# [EXTRACTED INFORMATION]
- Opening Delimiter -
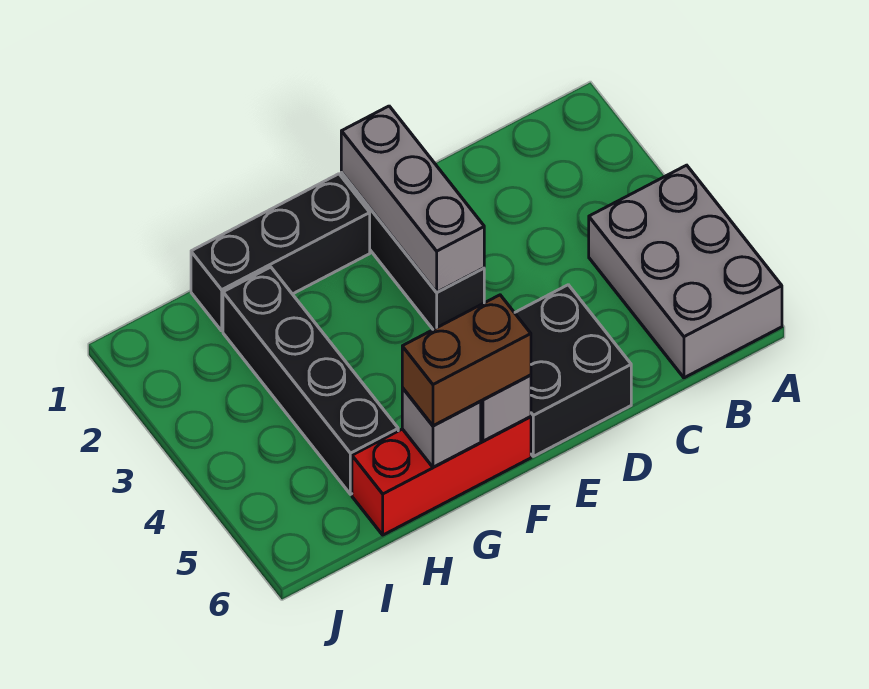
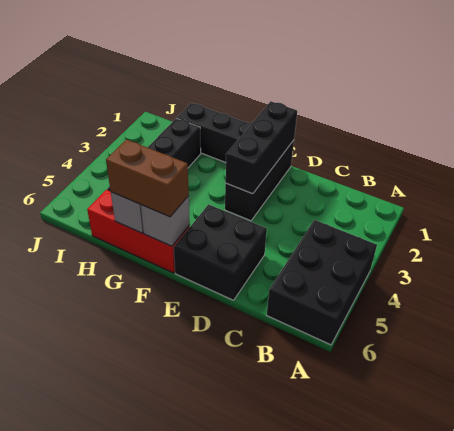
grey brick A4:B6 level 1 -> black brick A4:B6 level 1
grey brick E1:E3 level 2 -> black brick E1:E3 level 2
- Closing Delimiter -
- Opening Delimiter -
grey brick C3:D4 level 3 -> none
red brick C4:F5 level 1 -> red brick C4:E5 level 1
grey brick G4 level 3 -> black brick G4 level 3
- Closing Delimiter -
Copy all lines from the data that hold the word "grey".

grey brick A4:B6 level 1 -> black brick A4:B6 level 1
grey brick E1:E3 level 2 -> black brick E1:E3 level 2
grey brick C3:D4 level 3 -> none
grey brick G4 level 3 -> black brick G4 level 3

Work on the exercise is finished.